[Input for this task — start]

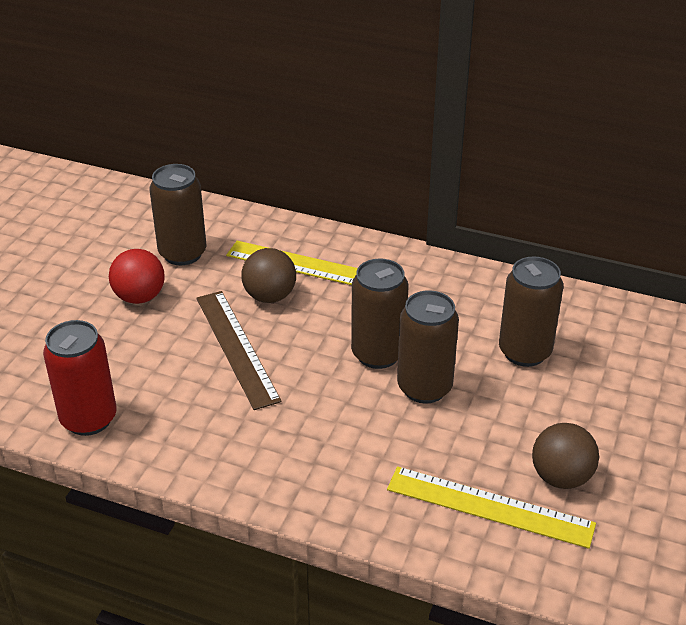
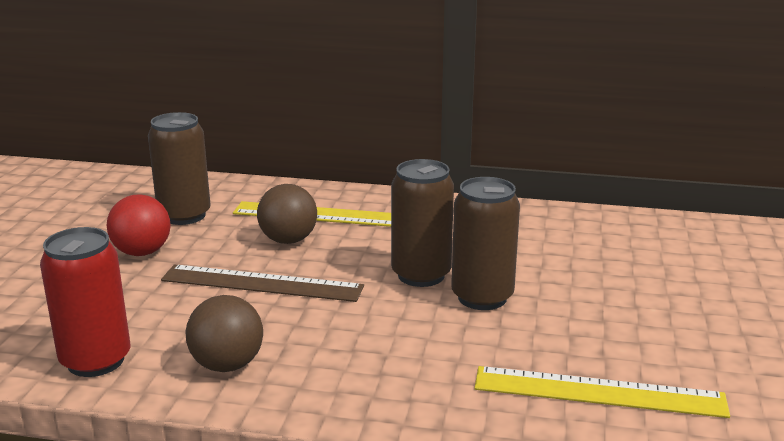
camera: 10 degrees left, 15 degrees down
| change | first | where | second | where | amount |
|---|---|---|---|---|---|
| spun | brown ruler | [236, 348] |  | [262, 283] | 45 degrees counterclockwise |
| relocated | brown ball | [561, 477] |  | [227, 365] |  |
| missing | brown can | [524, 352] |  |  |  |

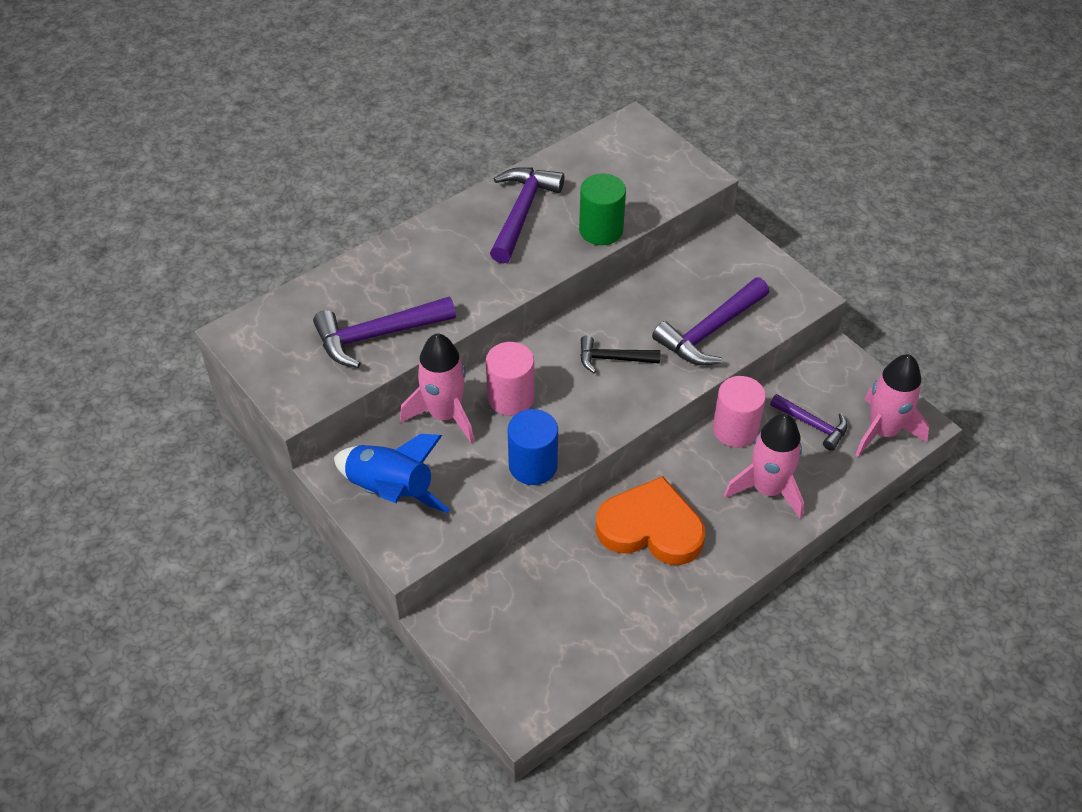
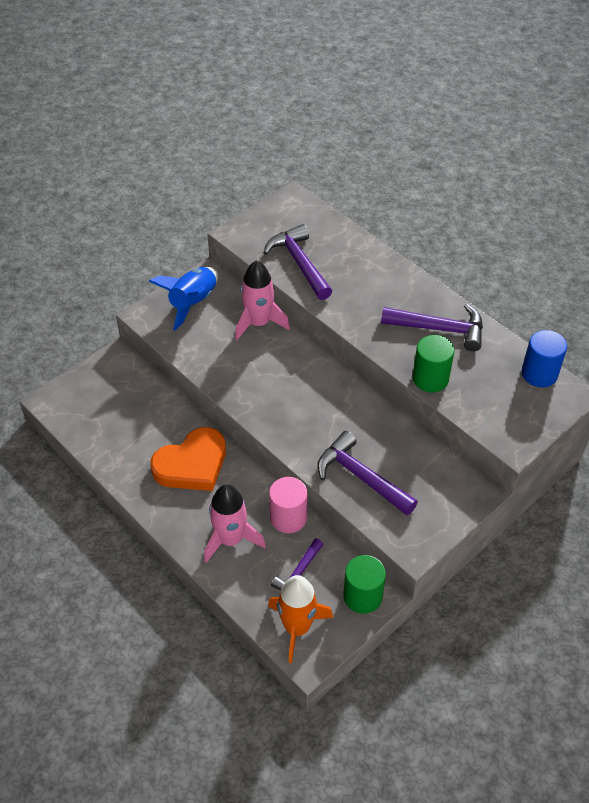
camera: 85 degrees right, 0 degrees up
| change | first | where | second | where | amount |
|---|---|---|---|---|---|
| spun | orange heart | [651, 528] |  | [192, 464] | 45 degrees clockwise |
| colour | pink rocket | [883, 431] | orange rocket | [297, 628] |  |
| appeared |  |  | green cylinder | [362, 596] |  |
| relocated | blue cylinder | [533, 465] |  | [539, 374] |  |
| missing | pink cylinder | [511, 398] |  |  |  |
| missing | black hammer | [613, 359] |  |  |  |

[Input for this task — finish]

• Problem: From the line holding "degrees clockwise |" to the last line of the data above, copy every line exactly and include nothing more.

• Reply:
| spun | orange heart | [651, 528] |  | [192, 464] | 45 degrees clockwise |
| colour | pink rocket | [883, 431] | orange rocket | [297, 628] |  |
| appeared |  |  | green cylinder | [362, 596] |  |
| relocated | blue cylinder | [533, 465] |  | [539, 374] |  |
| missing | pink cylinder | [511, 398] |  |  |  |
| missing | black hammer | [613, 359] |  |  |  |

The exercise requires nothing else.